(WHAT THE TASK ASKS) Among the following entries, count the lines that contain "fish" and report only the result.

[Dataset records]

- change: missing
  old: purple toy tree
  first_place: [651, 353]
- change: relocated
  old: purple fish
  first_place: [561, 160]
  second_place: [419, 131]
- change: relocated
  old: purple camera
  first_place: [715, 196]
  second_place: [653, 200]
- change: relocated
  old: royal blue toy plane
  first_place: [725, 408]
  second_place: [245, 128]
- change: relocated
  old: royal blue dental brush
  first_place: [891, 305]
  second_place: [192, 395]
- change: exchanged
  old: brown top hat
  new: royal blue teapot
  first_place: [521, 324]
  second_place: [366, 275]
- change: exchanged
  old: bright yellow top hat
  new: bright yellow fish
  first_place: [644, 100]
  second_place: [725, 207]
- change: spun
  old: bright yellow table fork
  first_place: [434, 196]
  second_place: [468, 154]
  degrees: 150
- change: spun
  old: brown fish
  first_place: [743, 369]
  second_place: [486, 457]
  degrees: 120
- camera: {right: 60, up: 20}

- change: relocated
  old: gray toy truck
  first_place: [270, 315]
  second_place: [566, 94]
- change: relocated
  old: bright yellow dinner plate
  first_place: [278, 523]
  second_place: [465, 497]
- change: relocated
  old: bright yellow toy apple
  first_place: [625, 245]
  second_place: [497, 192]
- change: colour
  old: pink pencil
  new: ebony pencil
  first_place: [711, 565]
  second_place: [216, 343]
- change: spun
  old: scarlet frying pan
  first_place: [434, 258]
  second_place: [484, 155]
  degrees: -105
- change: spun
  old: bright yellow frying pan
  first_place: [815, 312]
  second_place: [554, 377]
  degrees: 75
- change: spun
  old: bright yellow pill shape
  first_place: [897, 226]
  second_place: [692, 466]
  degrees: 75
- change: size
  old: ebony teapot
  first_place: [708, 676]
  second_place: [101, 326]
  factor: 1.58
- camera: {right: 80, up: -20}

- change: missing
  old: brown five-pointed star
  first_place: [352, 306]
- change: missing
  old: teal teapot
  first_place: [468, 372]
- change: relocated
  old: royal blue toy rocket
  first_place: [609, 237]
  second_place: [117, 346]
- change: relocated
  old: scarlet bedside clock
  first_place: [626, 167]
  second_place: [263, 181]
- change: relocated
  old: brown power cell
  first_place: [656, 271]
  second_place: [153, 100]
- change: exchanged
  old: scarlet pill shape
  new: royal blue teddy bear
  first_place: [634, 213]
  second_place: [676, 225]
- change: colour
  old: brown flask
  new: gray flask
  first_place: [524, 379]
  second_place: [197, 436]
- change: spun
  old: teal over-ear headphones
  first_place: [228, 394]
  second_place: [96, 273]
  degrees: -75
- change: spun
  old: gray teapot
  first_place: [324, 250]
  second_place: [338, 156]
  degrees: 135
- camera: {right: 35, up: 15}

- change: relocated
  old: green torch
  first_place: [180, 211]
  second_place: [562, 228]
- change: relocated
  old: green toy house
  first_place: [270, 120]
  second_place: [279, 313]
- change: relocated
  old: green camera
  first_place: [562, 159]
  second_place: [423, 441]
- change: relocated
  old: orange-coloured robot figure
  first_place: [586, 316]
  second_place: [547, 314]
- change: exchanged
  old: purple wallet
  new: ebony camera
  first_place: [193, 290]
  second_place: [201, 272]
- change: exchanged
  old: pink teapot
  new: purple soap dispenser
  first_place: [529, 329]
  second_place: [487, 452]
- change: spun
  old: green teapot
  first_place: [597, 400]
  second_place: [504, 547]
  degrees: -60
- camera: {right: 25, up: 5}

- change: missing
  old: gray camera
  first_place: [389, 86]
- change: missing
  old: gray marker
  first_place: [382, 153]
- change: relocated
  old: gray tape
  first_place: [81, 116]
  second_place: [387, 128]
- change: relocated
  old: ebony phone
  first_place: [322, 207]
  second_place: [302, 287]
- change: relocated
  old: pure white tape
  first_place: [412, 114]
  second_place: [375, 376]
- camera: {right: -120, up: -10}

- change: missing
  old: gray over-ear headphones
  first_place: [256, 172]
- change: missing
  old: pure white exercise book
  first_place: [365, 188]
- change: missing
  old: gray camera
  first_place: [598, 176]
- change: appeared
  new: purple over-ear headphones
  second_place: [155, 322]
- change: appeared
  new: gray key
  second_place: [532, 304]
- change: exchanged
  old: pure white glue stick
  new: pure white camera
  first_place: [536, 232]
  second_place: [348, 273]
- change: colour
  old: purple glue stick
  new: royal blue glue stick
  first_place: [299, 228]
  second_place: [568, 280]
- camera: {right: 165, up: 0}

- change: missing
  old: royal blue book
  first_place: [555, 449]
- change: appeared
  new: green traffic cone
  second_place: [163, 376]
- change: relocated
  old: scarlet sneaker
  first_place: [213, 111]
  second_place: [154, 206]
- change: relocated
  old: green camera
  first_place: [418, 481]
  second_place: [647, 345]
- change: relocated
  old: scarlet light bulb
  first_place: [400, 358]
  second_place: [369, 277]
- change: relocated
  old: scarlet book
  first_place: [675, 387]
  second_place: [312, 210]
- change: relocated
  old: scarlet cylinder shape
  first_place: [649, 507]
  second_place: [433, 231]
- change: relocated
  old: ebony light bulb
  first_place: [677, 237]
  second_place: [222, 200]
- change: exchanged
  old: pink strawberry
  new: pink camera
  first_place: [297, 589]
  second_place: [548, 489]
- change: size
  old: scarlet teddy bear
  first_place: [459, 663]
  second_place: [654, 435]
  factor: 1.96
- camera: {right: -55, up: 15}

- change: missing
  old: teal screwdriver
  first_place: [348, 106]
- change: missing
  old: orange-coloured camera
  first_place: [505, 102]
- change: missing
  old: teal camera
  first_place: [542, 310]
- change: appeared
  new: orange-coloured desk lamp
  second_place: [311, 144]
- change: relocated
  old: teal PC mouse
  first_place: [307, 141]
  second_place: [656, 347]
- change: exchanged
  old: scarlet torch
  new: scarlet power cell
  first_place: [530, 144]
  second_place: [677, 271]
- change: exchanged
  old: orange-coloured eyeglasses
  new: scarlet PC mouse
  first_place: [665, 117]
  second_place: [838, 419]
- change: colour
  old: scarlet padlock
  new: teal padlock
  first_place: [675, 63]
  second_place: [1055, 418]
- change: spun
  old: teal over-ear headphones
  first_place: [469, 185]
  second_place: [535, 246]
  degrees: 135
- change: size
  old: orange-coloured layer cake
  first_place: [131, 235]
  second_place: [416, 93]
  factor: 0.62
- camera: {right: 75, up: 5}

(FINAL ANSWER) 3